**REQUIRED WORK**: Would you please return the lines of the material that contain the word "turned"?

**RECORDS FOR THIS EXERCISE**:
*****

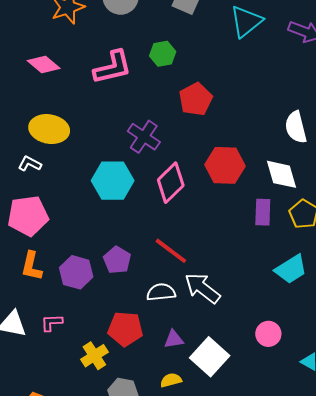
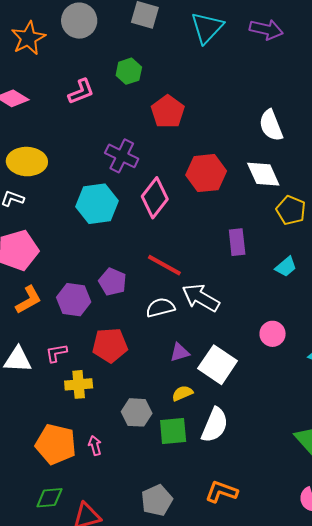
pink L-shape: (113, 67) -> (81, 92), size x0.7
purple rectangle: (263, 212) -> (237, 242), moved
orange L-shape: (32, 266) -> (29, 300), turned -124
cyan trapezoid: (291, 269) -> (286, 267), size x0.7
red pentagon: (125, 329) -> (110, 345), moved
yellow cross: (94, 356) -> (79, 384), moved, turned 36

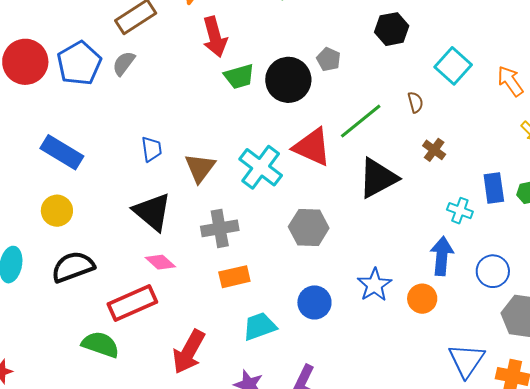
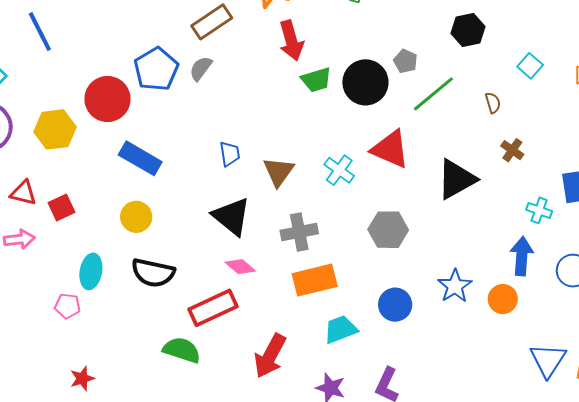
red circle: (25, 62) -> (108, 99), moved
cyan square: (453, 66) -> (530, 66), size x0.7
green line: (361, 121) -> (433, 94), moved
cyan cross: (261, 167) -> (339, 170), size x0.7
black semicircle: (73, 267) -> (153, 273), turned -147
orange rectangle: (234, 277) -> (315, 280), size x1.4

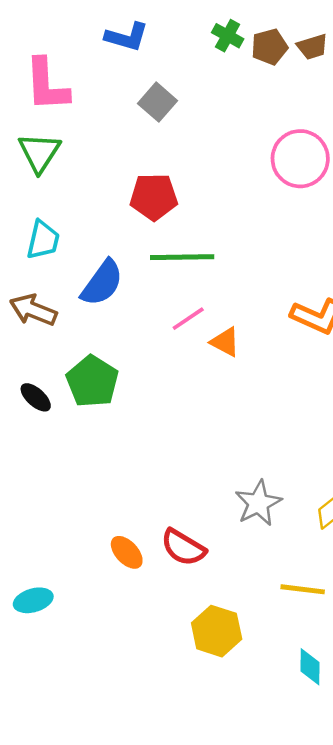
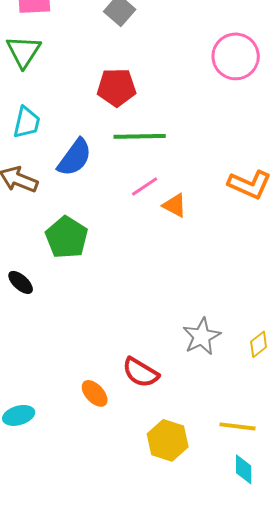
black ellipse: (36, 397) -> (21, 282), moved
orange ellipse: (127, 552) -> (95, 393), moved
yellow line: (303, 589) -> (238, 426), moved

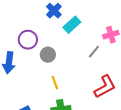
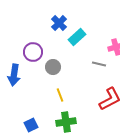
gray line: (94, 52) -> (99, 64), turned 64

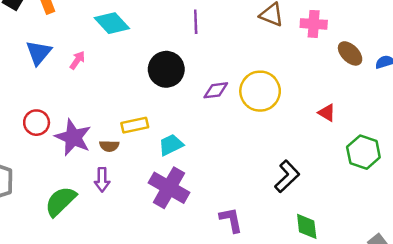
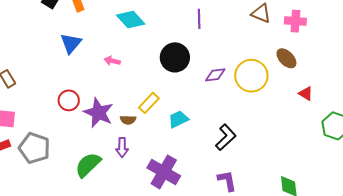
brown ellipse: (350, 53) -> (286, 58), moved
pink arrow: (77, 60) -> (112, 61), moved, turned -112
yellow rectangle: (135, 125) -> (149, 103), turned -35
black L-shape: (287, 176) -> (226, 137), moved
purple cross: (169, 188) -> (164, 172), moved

*****

**RESULT OF THIS TASK**:
orange L-shape: (32, 266) -> (29, 300), turned -124
yellow cross: (94, 356) -> (79, 384), moved, turned 36
black semicircle: (73, 267) -> (153, 273), turned -147
gray line: (94, 52) -> (99, 64), turned 64
pink arrow: (77, 60) -> (112, 61), moved, turned -112
yellow rectangle: (135, 125) -> (149, 103), turned -35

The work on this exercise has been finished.